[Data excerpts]
******************************

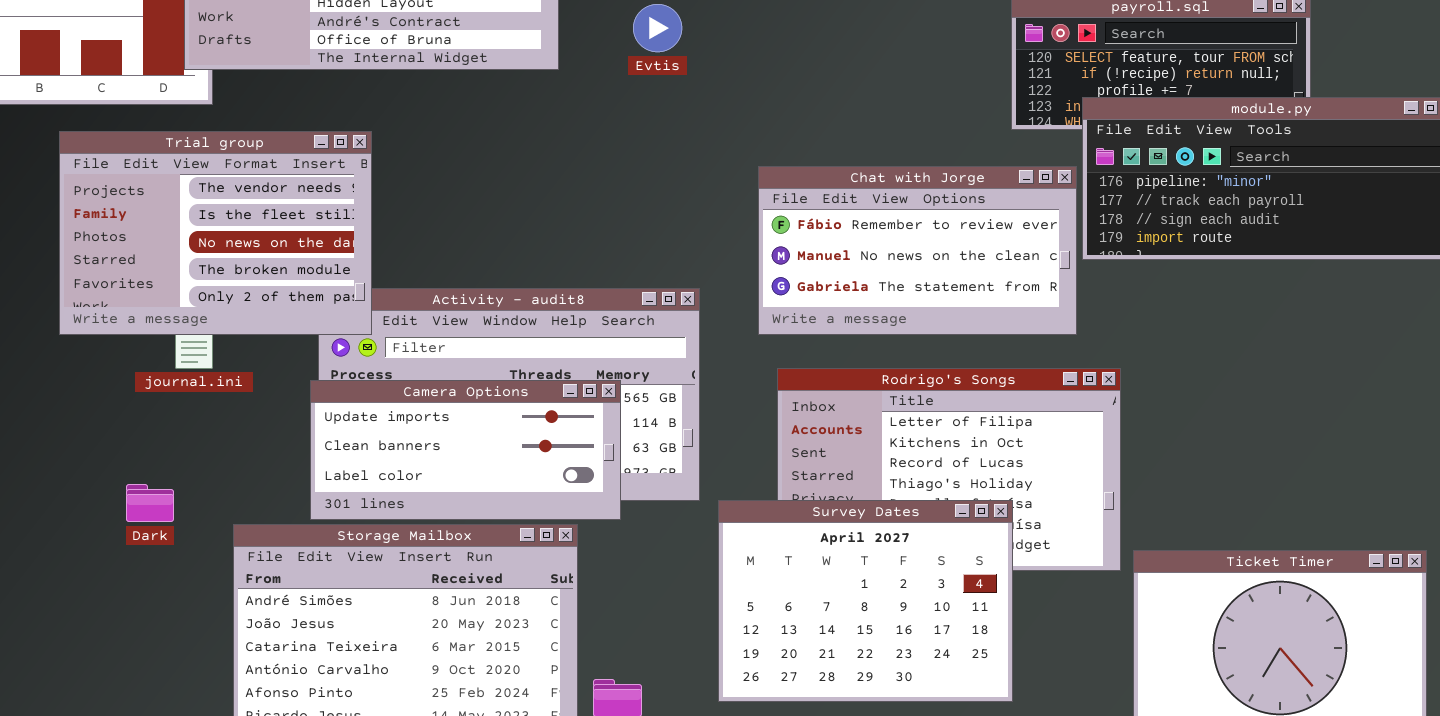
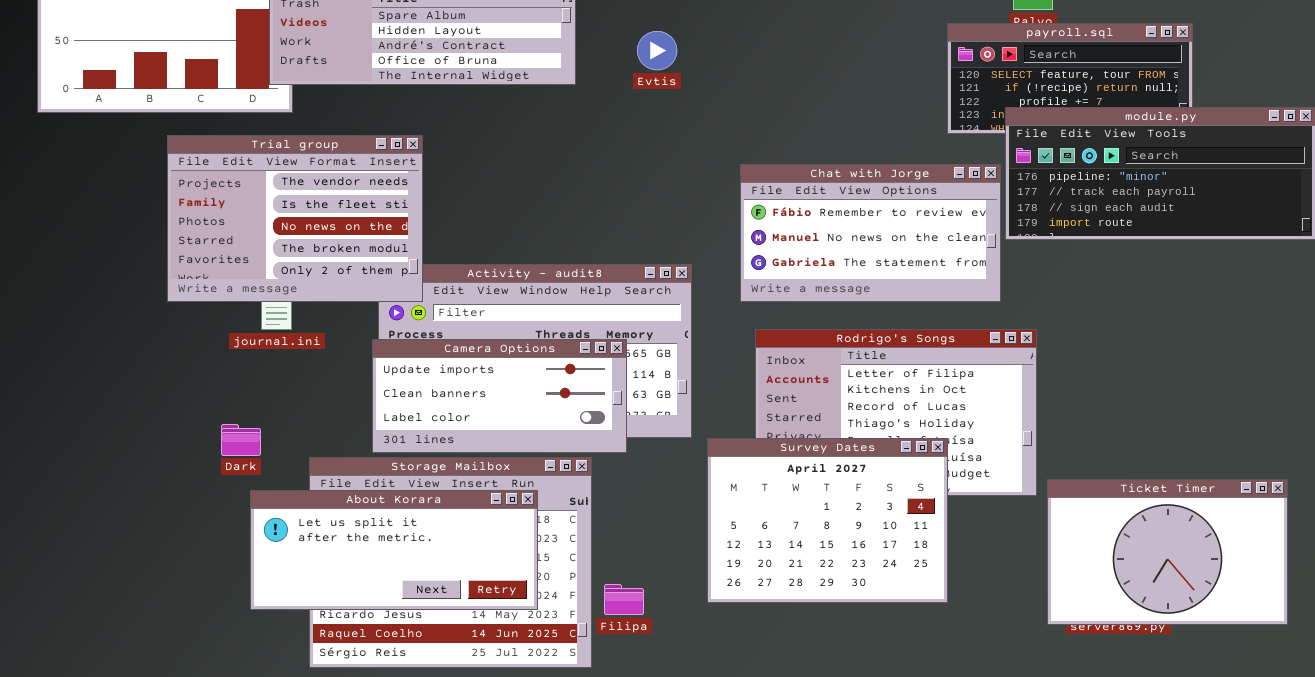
About Korara: none -> [250,490,538,610], opened

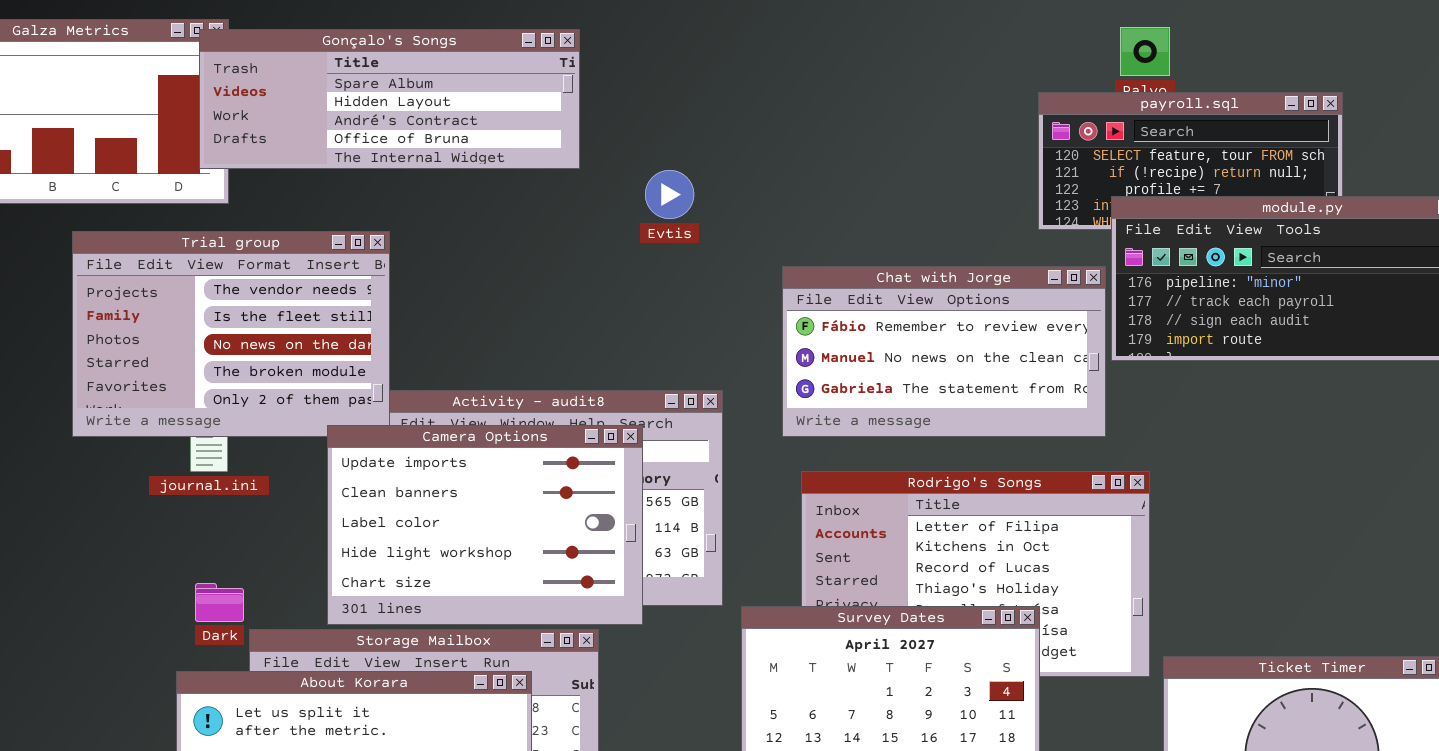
Evtis: [637,31,677,70] -> [645,170,694,219], moved
Camera Options: [372,339,627,453] -> [327,425,643,625], resized
Dark: [221,424,261,456] -> [195,583,244,622], moved

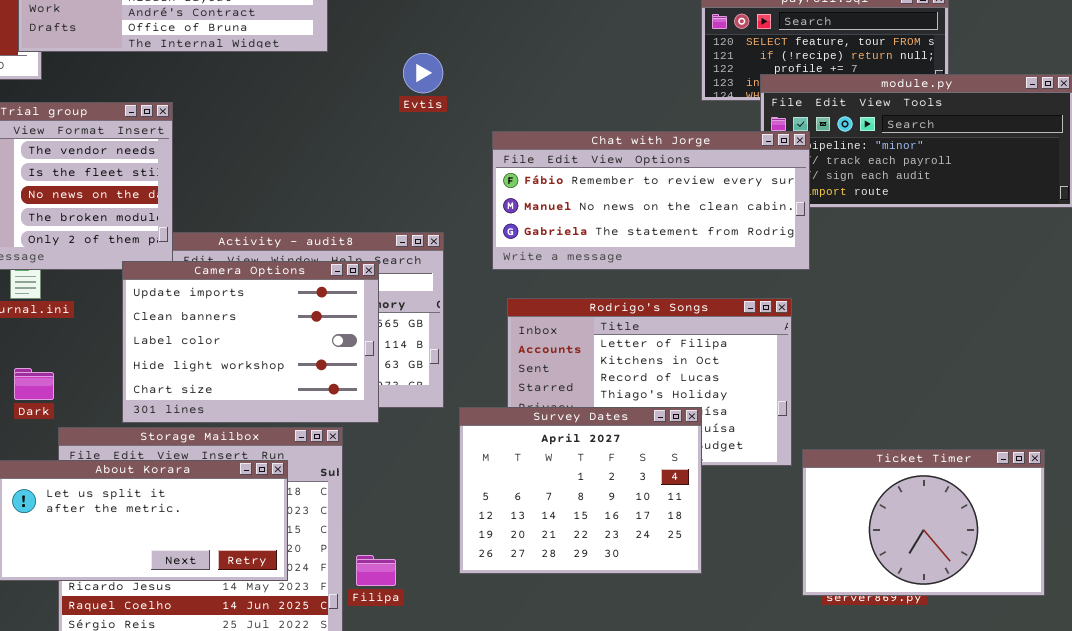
Evtis: [645,170,694,219] -> [403,53,443,93], moved
Chat with Jorge: [782,266,1106,437] -> [492,131,810,270], resized
Dark: [195,583,244,622] -> [14,368,54,400], moved

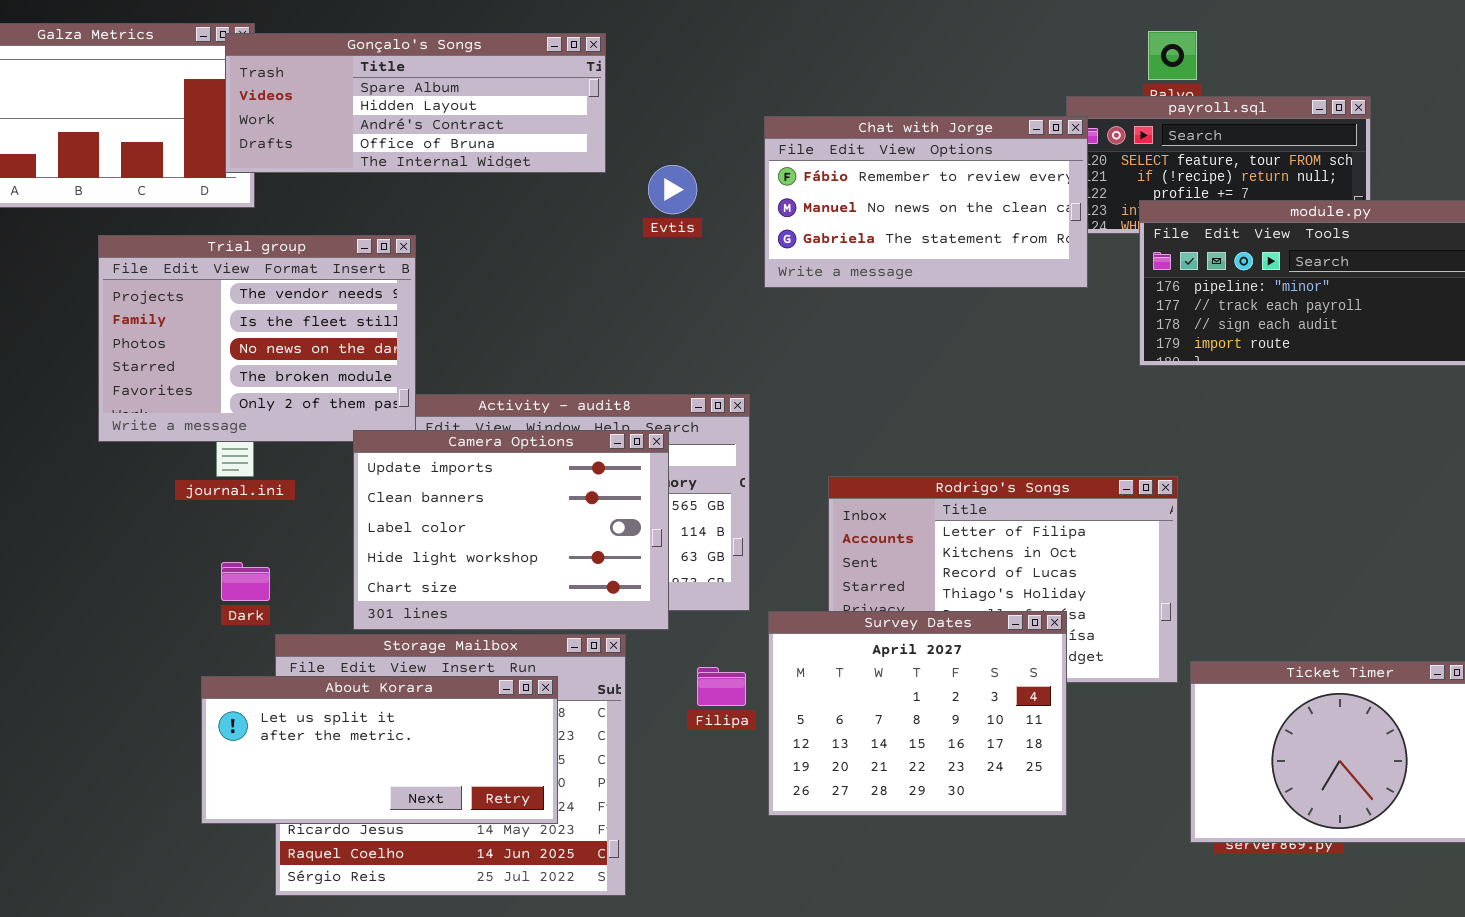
Evtis: [403,53,443,93] -> [648,165,697,214], moved
Chat with Jorge: [492,131,810,270] -> [764,116,1088,288], moved, resized
Filipa: [356,555,396,586] -> [697,667,746,706], moved

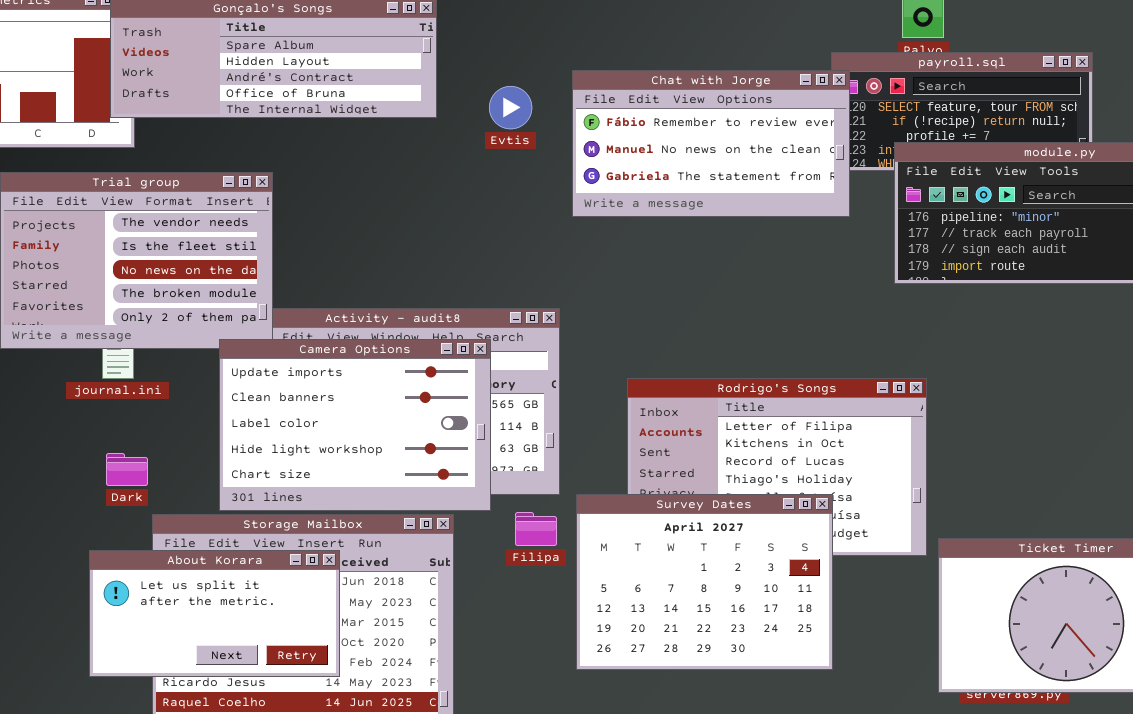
Evtis: [648,165,697,214] -> [489,86,532,129], moved
Filipa: [697,667,746,706] -> [515,512,557,546], moved
About Korara: [201,676,558,824] -> [89,550,340,677], resized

******************************

▶ [What is expected]: Word for word, copy every line of the data, excluding any pictures.

▶ [Your response]:
About Korara: none -> [250,490,538,610], opened

Evtis: [637,31,677,70] -> [645,170,694,219], moved
Camera Options: [372,339,627,453] -> [327,425,643,625], resized
Dark: [221,424,261,456] -> [195,583,244,622], moved

Evtis: [645,170,694,219] -> [403,53,443,93], moved
Chat with Jorge: [782,266,1106,437] -> [492,131,810,270], resized
Dark: [195,583,244,622] -> [14,368,54,400], moved

Evtis: [403,53,443,93] -> [648,165,697,214], moved
Chat with Jorge: [492,131,810,270] -> [764,116,1088,288], moved, resized
Filipa: [356,555,396,586] -> [697,667,746,706], moved

Evtis: [648,165,697,214] -> [489,86,532,129], moved
Filipa: [697,667,746,706] -> [515,512,557,546], moved
About Korara: [201,676,558,824] -> [89,550,340,677], resized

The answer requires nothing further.